**TRY IT**: All the data below goes into the copy word for word, but the pictures don't.

**INFORMATION PROVIDED**:

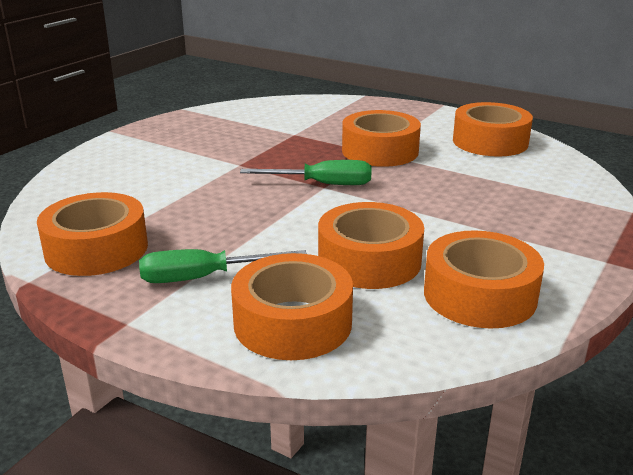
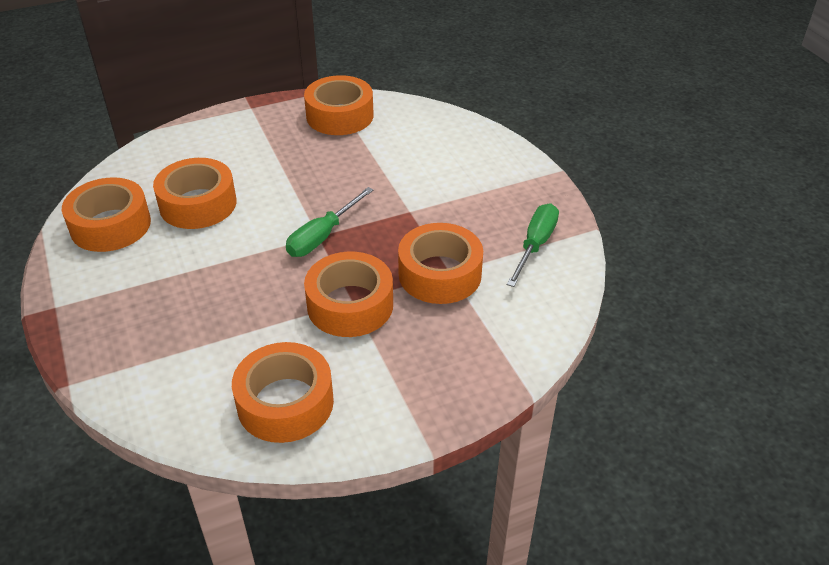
camera: 125 degrees right, 15 degrees up
(204, 277) = (261, 140): green screwdriver -> green screwdriver (535, 245)
(292, 322) = (182, 152): orange tape -> orange tape (440, 274)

**EXERCISE RESULT**:
camera: 125 degrees right, 15 degrees up
(204, 277) = (261, 140): green screwdriver -> green screwdriver (535, 245)
(292, 322) = (182, 152): orange tape -> orange tape (440, 274)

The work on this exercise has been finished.